*TASK PROMPT*:
In your copy, the records appear word for word and the pictures do not appear at all.

*** GIVEN RECORDS Section Begins ***

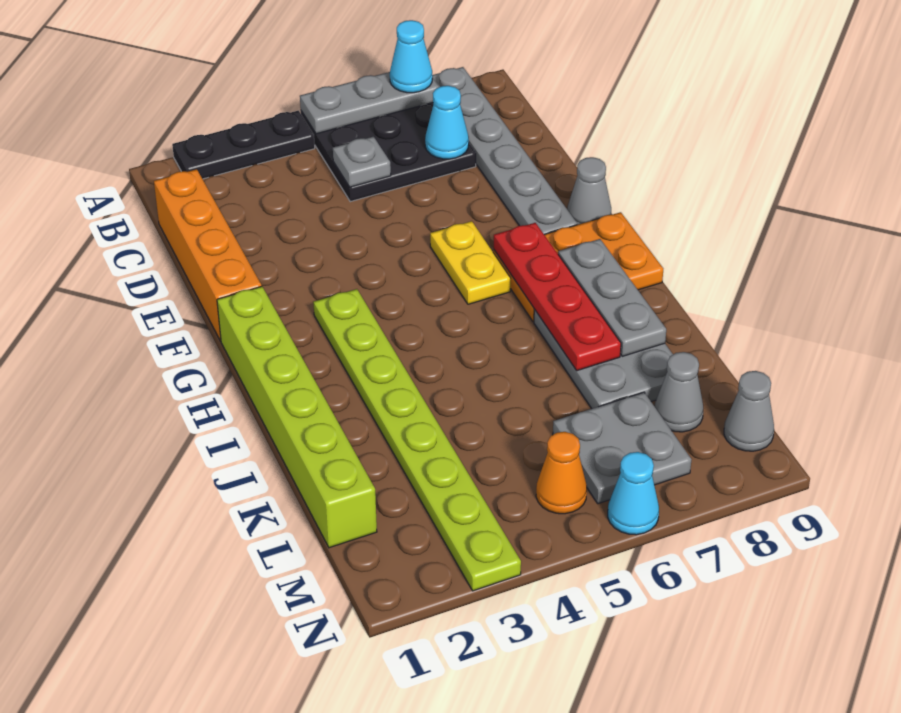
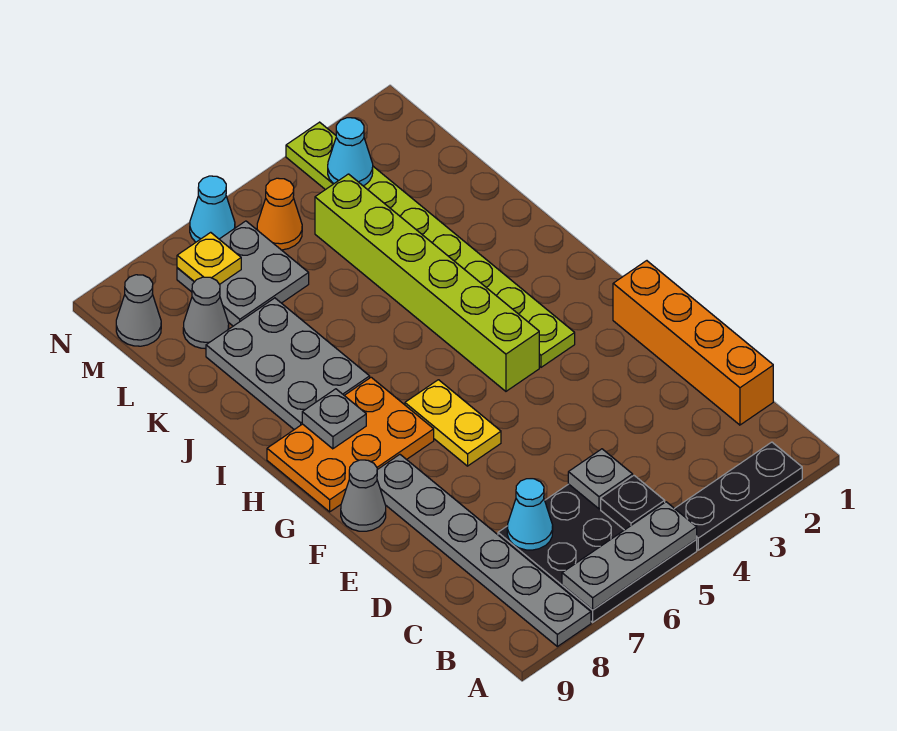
cyan cone A7 level 3 -> cyan cone M3 level 2
none -> black plate B5 level 2
lime brick G1:L1 level 1 -> lime brick G4:L4 level 1
red plate G7:J7 level 2 -> none
grey plate H8:J8 level 2 -> grey plate H8 level 2
none -> yellow plate M7 level 2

*** GIVEN RECORDS Section Ends ***

*ANSWER SECTION*:
cyan cone A7 level 3 -> cyan cone M3 level 2
none -> black plate B5 level 2
lime brick G1:L1 level 1 -> lime brick G4:L4 level 1
red plate G7:J7 level 2 -> none
grey plate H8:J8 level 2 -> grey plate H8 level 2
none -> yellow plate M7 level 2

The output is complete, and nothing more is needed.